• Work order
Pictures must not appear in the copy. Set down exactly the line with "PIR1 pin OUT: A0 -> D4" and each line after it through the end of the data below.

*** Listed entries

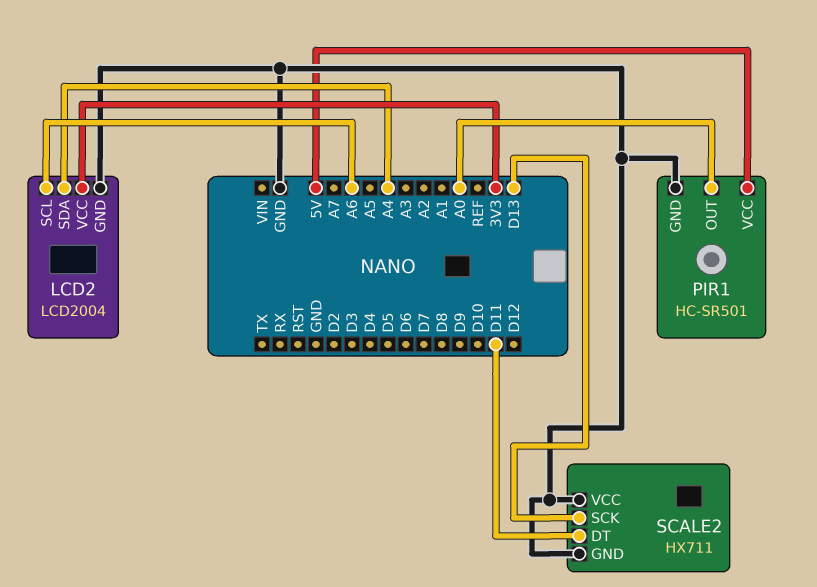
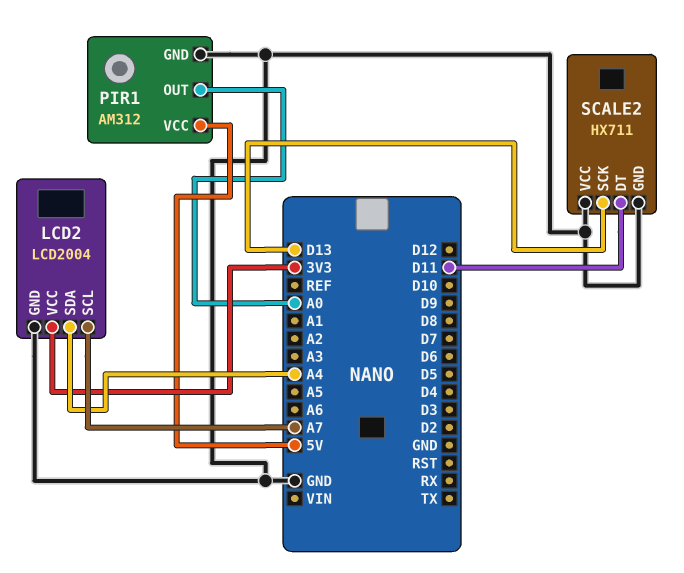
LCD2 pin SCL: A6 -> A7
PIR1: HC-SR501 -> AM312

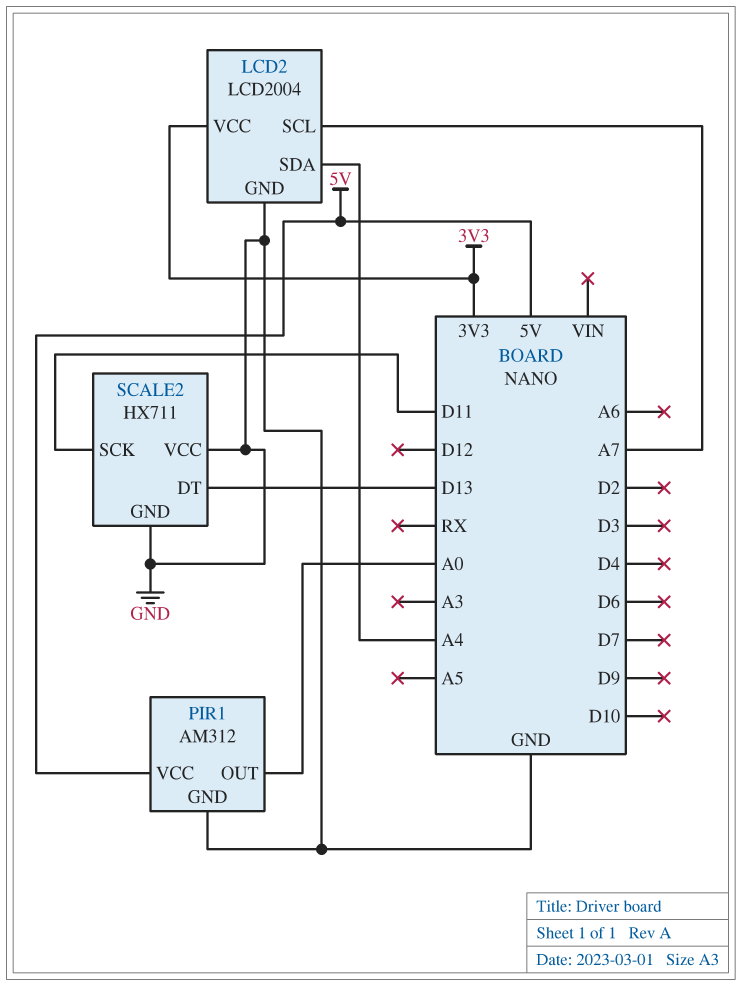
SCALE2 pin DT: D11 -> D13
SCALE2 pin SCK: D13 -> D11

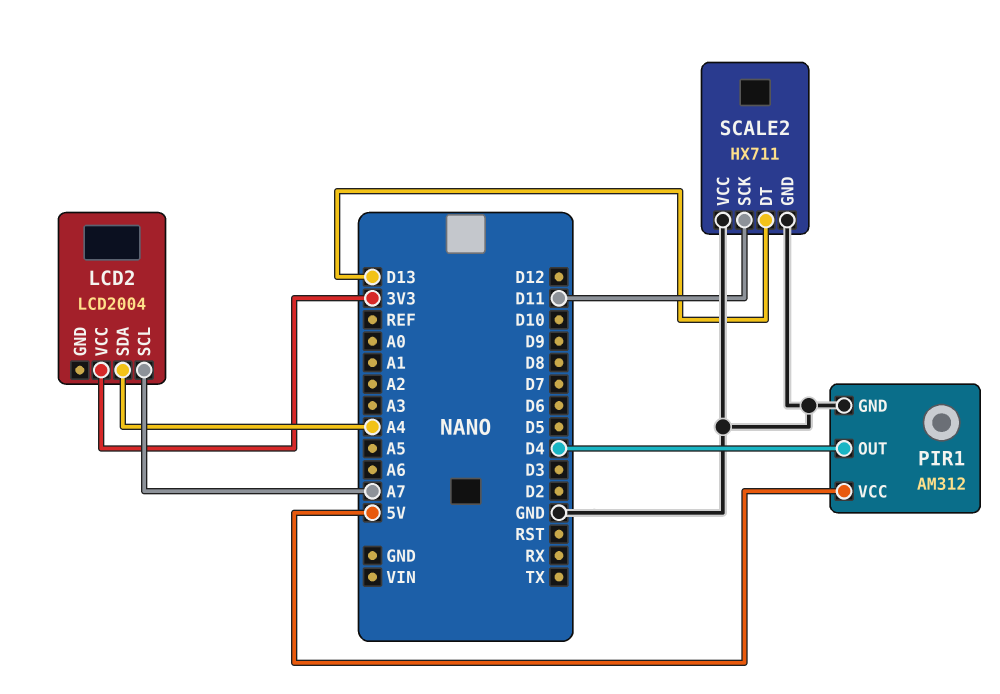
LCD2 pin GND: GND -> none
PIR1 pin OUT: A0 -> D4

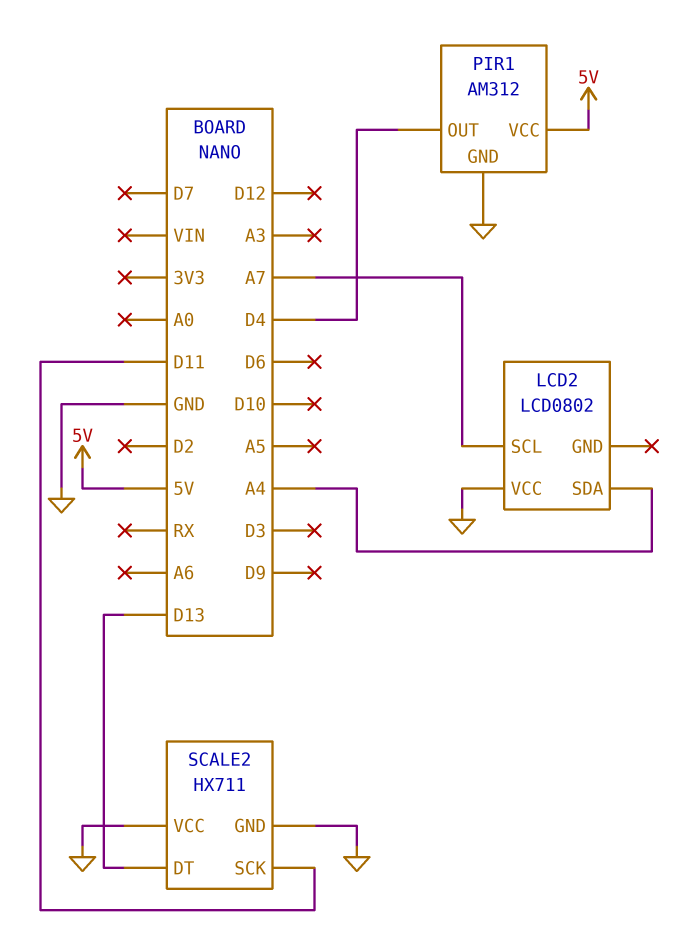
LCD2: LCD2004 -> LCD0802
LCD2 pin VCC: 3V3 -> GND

******

• Result of the exercise
PIR1 pin OUT: A0 -> D4

LCD2: LCD2004 -> LCD0802
LCD2 pin VCC: 3V3 -> GND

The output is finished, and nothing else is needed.